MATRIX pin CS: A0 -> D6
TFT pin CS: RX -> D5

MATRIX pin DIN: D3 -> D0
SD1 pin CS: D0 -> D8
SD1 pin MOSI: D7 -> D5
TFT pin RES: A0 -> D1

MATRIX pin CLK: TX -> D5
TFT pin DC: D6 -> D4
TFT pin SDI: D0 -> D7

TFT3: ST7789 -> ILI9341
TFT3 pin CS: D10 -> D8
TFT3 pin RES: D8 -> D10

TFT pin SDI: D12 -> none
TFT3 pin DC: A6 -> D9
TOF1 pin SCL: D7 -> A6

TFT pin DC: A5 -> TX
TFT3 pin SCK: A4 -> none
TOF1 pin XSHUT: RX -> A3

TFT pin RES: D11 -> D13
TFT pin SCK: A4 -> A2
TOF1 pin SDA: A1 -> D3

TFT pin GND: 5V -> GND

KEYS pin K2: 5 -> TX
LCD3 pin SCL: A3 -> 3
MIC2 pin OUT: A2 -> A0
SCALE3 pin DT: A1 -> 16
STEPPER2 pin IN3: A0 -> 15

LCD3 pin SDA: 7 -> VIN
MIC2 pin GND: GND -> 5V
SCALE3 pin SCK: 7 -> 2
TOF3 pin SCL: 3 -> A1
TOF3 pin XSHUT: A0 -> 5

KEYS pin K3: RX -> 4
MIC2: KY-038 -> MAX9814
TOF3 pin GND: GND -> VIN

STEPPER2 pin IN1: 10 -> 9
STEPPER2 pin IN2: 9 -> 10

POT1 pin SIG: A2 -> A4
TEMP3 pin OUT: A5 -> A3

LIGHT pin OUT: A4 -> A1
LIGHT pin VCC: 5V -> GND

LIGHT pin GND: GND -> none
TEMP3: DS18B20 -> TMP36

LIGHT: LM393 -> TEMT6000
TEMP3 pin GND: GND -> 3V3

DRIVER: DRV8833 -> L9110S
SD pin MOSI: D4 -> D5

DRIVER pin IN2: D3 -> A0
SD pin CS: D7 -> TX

* * * * *

What you have to do:
Each line of the listing should be copied exactly, with none left out.

Answer box:
MATRIX pin CS: A0 -> D6
TFT pin CS: RX -> D5

MATRIX pin DIN: D3 -> D0
SD1 pin CS: D0 -> D8
SD1 pin MOSI: D7 -> D5
TFT pin RES: A0 -> D1

MATRIX pin CLK: TX -> D5
TFT pin DC: D6 -> D4
TFT pin SDI: D0 -> D7

TFT3: ST7789 -> ILI9341
TFT3 pin CS: D10 -> D8
TFT3 pin RES: D8 -> D10

TFT pin SDI: D12 -> none
TFT3 pin DC: A6 -> D9
TOF1 pin SCL: D7 -> A6

TFT pin DC: A5 -> TX
TFT3 pin SCK: A4 -> none
TOF1 pin XSHUT: RX -> A3

TFT pin RES: D11 -> D13
TFT pin SCK: A4 -> A2
TOF1 pin SDA: A1 -> D3

TFT pin GND: 5V -> GND

KEYS pin K2: 5 -> TX
LCD3 pin SCL: A3 -> 3
MIC2 pin OUT: A2 -> A0
SCALE3 pin DT: A1 -> 16
STEPPER2 pin IN3: A0 -> 15

LCD3 pin SDA: 7 -> VIN
MIC2 pin GND: GND -> 5V
SCALE3 pin SCK: 7 -> 2
TOF3 pin SCL: 3 -> A1
TOF3 pin XSHUT: A0 -> 5

KEYS pin K3: RX -> 4
MIC2: KY-038 -> MAX9814
TOF3 pin GND: GND -> VIN

STEPPER2 pin IN1: 10 -> 9
STEPPER2 pin IN2: 9 -> 10

POT1 pin SIG: A2 -> A4
TEMP3 pin OUT: A5 -> A3

LIGHT pin OUT: A4 -> A1
LIGHT pin VCC: 5V -> GND

LIGHT pin GND: GND -> none
TEMP3: DS18B20 -> TMP36

LIGHT: LM393 -> TEMT6000
TEMP3 pin GND: GND -> 3V3

DRIVER: DRV8833 -> L9110S
SD pin MOSI: D4 -> D5

DRIVER pin IN2: D3 -> A0
SD pin CS: D7 -> TX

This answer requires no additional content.